_GIVEN ENTRIES_.
....
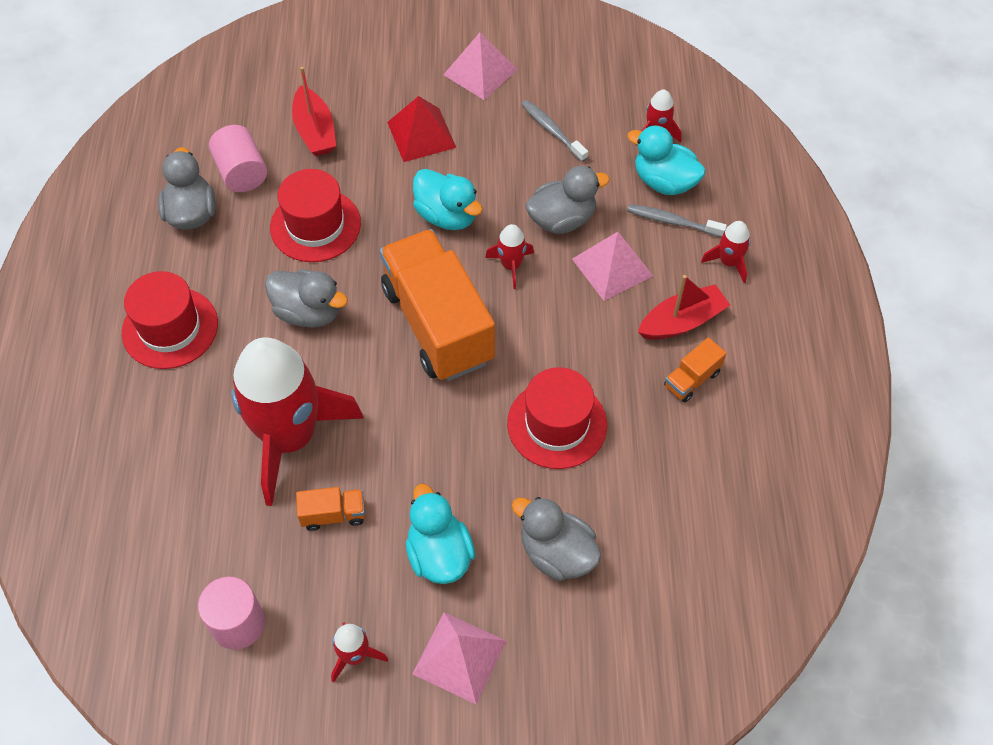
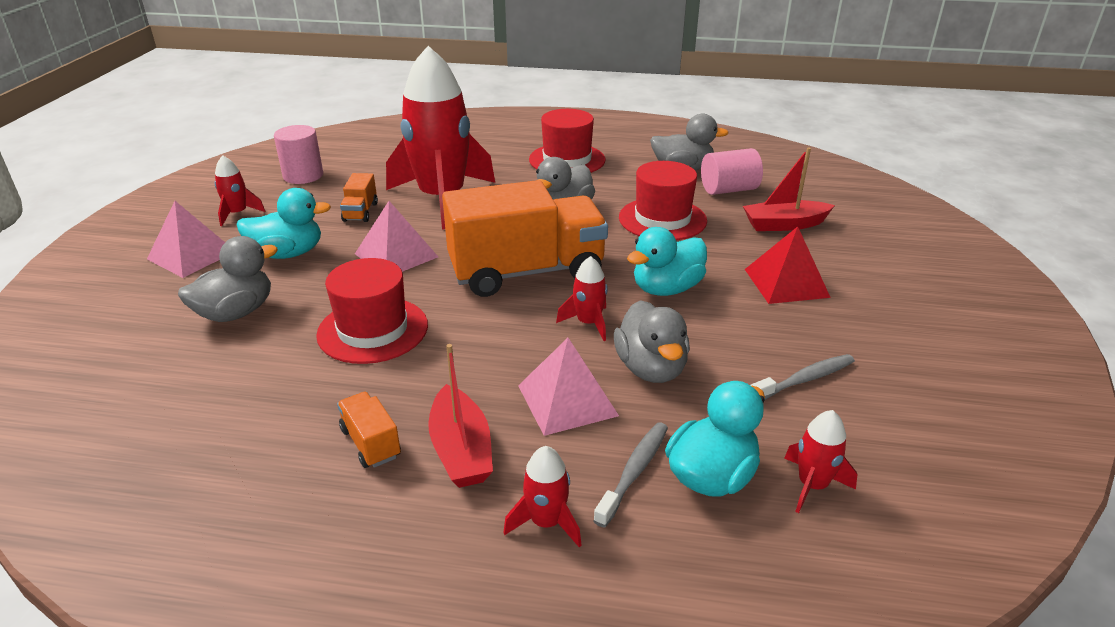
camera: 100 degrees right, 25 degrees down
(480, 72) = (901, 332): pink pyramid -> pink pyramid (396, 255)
....
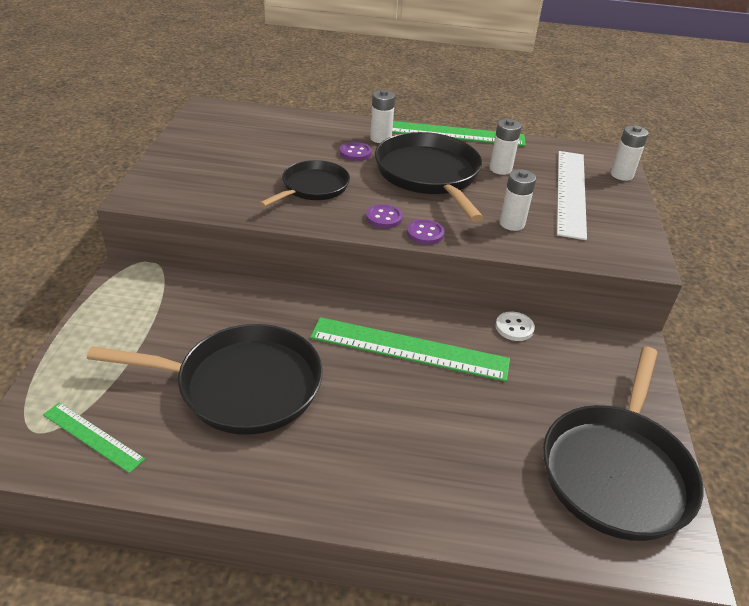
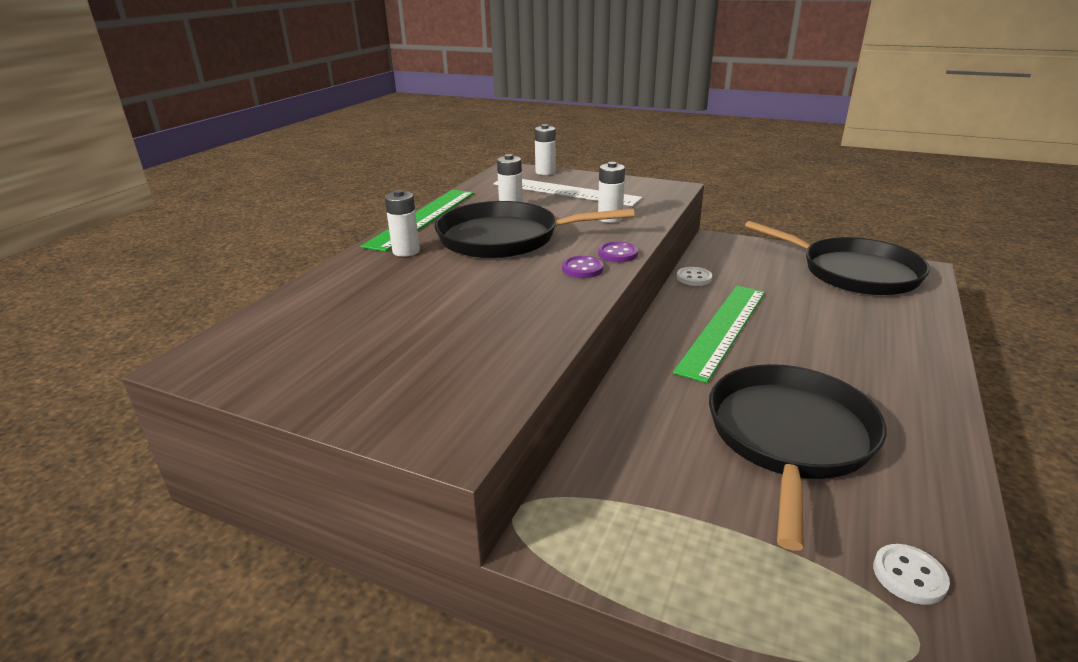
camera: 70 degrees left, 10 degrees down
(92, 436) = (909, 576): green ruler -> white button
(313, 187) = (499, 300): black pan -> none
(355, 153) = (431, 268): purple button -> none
....
_WHAT YOU HAVE TO DO_. Out of the data above, give again only the lines starting at the one holding "camera: 70 degrees left, 10 degrees down" and ending at the one holding "(355, 153) = (431, 268): purple", unchanged.

_WRITTEN REPLY_.
camera: 70 degrees left, 10 degrees down
(92, 436) = (909, 576): green ruler -> white button
(313, 187) = (499, 300): black pan -> none
(355, 153) = (431, 268): purple button -> none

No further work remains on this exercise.